**What to work on**
Convert the material into a Markdown table with the columns Row and Line, placing each line in its own numbered row and leaving out blank lines.

** Start Extracted data **

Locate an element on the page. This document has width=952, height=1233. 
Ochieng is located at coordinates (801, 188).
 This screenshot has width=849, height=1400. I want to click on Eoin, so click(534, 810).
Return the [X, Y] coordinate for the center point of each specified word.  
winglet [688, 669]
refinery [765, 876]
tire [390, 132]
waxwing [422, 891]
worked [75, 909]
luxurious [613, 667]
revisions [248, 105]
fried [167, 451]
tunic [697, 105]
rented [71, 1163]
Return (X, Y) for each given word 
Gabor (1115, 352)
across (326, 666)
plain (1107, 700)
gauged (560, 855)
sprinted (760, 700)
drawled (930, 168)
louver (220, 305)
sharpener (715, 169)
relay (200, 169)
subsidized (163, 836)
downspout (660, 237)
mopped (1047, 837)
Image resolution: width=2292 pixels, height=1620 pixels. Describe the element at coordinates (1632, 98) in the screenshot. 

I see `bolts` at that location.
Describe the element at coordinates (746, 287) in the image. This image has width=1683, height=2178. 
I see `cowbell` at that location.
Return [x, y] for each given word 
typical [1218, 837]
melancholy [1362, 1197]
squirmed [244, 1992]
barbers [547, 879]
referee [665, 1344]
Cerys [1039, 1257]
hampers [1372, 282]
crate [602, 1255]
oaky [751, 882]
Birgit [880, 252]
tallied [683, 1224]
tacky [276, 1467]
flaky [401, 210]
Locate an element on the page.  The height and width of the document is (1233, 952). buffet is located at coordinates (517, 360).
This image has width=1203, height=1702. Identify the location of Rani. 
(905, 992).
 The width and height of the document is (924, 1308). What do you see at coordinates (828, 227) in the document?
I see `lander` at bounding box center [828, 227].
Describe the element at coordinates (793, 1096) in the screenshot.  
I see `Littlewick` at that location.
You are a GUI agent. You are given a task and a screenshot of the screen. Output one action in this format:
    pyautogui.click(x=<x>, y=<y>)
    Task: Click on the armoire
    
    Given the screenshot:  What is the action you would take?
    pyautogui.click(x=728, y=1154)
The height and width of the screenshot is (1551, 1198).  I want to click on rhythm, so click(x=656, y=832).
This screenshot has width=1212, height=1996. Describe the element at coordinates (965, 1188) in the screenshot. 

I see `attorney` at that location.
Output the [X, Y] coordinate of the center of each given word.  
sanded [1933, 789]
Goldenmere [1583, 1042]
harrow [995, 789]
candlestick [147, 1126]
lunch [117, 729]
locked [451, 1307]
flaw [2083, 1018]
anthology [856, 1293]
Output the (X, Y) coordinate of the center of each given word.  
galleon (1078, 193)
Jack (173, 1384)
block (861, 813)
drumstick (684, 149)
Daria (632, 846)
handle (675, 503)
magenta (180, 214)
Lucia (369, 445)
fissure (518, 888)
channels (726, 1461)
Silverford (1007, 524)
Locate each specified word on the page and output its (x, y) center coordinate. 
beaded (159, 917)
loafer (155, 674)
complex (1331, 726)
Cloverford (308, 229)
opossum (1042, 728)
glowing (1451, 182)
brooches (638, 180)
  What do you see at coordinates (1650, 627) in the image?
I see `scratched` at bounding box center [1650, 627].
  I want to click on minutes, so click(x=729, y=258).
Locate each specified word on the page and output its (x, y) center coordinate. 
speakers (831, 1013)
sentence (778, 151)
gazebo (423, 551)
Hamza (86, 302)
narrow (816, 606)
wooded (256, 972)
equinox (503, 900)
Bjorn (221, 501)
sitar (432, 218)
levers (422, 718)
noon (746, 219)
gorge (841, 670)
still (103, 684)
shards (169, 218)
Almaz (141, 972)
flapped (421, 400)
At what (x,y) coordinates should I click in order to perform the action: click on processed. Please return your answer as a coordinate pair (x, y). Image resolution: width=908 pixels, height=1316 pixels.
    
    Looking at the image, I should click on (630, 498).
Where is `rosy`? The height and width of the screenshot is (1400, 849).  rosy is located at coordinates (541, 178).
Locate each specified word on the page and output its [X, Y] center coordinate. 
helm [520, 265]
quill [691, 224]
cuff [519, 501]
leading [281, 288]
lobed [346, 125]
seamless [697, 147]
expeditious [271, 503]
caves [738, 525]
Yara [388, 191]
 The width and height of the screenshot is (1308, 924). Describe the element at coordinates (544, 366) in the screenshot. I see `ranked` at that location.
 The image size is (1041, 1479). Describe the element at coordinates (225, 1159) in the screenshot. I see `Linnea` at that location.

** End Extracted data **

**Result for this task**
| Row | Line |
|---|---|
| 1 | Locate an element on the page. This document has width=952, height=1233.  |
| 2 | Ochieng is located at coordinates (801, 188). |
| 3 |  This screenshot has width=849, height=1400. I want to click on Eoin, so click(534, 810). |
| 4 | Return the [X, Y] coordinate for the center point of each specified word.   |
| 5 | winglet [688, 669] |
| 6 | refinery [765, 876] |
| 7 | tire [390, 132] |
| 8 | waxwing [422, 891] |
| 9 | worked [75, 909] |
| 10 | luxurious [613, 667] |
| 11 | revisions [248, 105] |
| 12 | fried [167, 451] |
| 13 | tunic [697, 105] |
| 14 | rented [71, 1163] |
| 15 | Return (X, Y) for each given word  |
| 16 | Gabor (1115, 352) |
| 17 | across (326, 666) |
| 18 | plain (1107, 700) |
| 19 | gauged (560, 855) |
| 20 | sprinted (760, 700) |
| 21 | drawled (930, 168) |
| 22 | louver (220, 305) |
| 23 | sharpener (715, 169) |
| 24 | relay (200, 169) |
| 25 | subsidized (163, 836) |
| 26 | downspout (660, 237) |
| 27 | mopped (1047, 837) |
| 28 | Image resolution: width=2292 pixels, height=1620 pixels. Describe the element at coordinates (1632, 98) in the screenshot.  |
| 29 | I see `bolts` at that location. |
| 30 | Describe the element at coordinates (746, 287) in the image. This image has width=1683, height=2178.  |
| 31 | I see `cowbell` at that location. |
| 32 | Return [x, y] for each given word  |
| 33 | typical [1218, 837] |
| 34 | melancholy [1362, 1197] |
| 35 | squirmed [244, 1992] |
| 36 | barbers [547, 879] |
| 37 | referee [665, 1344] |
| 38 | Cerys [1039, 1257] |
| 39 | hampers [1372, 282] |
| 40 | crate [602, 1255] |
| 41 | oaky [751, 882] |
| 42 | Birgit [880, 252] |
| 43 | tallied [683, 1224] |
| 44 | tacky [276, 1467] |
| 45 | flaky [401, 210] |
| 46 | Locate an element on the page.  The height and width of the document is (1233, 952). buffet is located at coordinates (517, 360). |
| 47 | This image has width=1203, height=1702. Identify the location of Rani.  |
| 48 | (905, 992). |
| 49 |  The width and height of the document is (924, 1308). What do you see at coordinates (828, 227) in the document? |
| 50 | I see `lander` at bounding box center [828, 227]. |
| 51 | Describe the element at coordinates (793, 1096) in the screenshot.   |
| 52 | I see `Littlewick` at that location. |
| 53 | You are a GUI agent. You are given a task and a screenshot of the screen. Output one action in this format: |
| 54 |     pyautogui.click(x=<x>, y=<y>) |
| 55 |     Task: Click on the armoire |
| 56 |     Given the screenshot:  What is the action you would take? |
| 57 |     pyautogui.click(x=728, y=1154) |
| 58 | The height and width of the screenshot is (1551, 1198).  I want to click on rhythm, so click(x=656, y=832). |
| 59 | This screenshot has width=1212, height=1996. Describe the element at coordinates (965, 1188) in the screenshot.  |
| 60 | I see `attorney` at that location. |
| 61 | Output the [X, Y] coordinate of the center of each given word.   |
| 62 | sanded [1933, 789] |
| 63 | Goldenmere [1583, 1042] |
| 64 | harrow [995, 789] |
| 65 | candlestick [147, 1126] |
| 66 | lunch [117, 729] |
| 67 | locked [451, 1307] |
| 68 | flaw [2083, 1018] |
| 69 | anthology [856, 1293] |
| 70 | Output the (X, Y) coordinate of the center of each given word.   |
| 71 | galleon (1078, 193) |
| 72 | Jack (173, 1384) |
| 73 | block (861, 813) |
| 74 | drumstick (684, 149) |
| 75 | Daria (632, 846) |
| 76 | handle (675, 503) |
| 77 | magenta (180, 214) |
| 78 | Lucia (369, 445) |
| 79 | fissure (518, 888) |
| 80 | channels (726, 1461) |
| 81 | Silverford (1007, 524) |
| 82 | Locate each specified word on the page and output its (x, y) center coordinate.  |
| 83 | beaded (159, 917) |
| 84 | loafer (155, 674) |
| 85 | complex (1331, 726) |
| 86 | Cloverford (308, 229) |
| 87 | opossum (1042, 728) |
| 88 | glowing (1451, 182) |
| 89 | brooches (638, 180) |
| 90 |   What do you see at coordinates (1650, 627) in the image? |
| 91 | I see `scratched` at bounding box center [1650, 627]. |
| 92 |   I want to click on minutes, so click(x=729, y=258). |
| 93 | Locate each specified word on the page and output its (x, y) center coordinate.  |
| 94 | speakers (831, 1013) |
| 95 | sentence (778, 151) |
| 96 | gazebo (423, 551) |
| 97 | Hamza (86, 302) |
| 98 | narrow (816, 606) |
| 99 | wooded (256, 972) |
| 100 | equinox (503, 900) |
| 101 | Bjorn (221, 501) |
| 102 | sitar (432, 218) |
| 103 | levers (422, 718) |
| 104 | noon (746, 219) |
| 105 | gorge (841, 670) |
| 106 | still (103, 684) |
| 107 | shards (169, 218) |
| 108 | Almaz (141, 972) |
| 109 | flapped (421, 400) |
| 110 | At what (x,y) coordinates should I click in order to perform the action: click on processed. Please return your answer as a coordinate pair (x, y). Image resolution: width=908 pixels, height=1316 pixels. |
| 111 |     Looking at the image, I should click on (630, 498). |
| 112 | Where is `rosy`? The height and width of the screenshot is (1400, 849).  rosy is located at coordinates (541, 178). |
| 113 | Locate each specified word on the page and output its [X, Y] center coordinate.  |
| 114 | helm [520, 265] |
| 115 | quill [691, 224] |
| 116 | cuff [519, 501] |
| 117 | leading [281, 288] |
| 118 | lobed [346, 125] |
| 119 | seamless [697, 147] |
| 120 | expeditious [271, 503] |
| 121 | caves [738, 525] |
| 122 | Yara [388, 191] |
| 123 |  The width and height of the screenshot is (1308, 924). Describe the element at coordinates (544, 366) in the screenshot. I see `ranked` at that location. |
| 124 |  The image size is (1041, 1479). Describe the element at coordinates (225, 1159) in the screenshot. I see `Linnea` at that location. |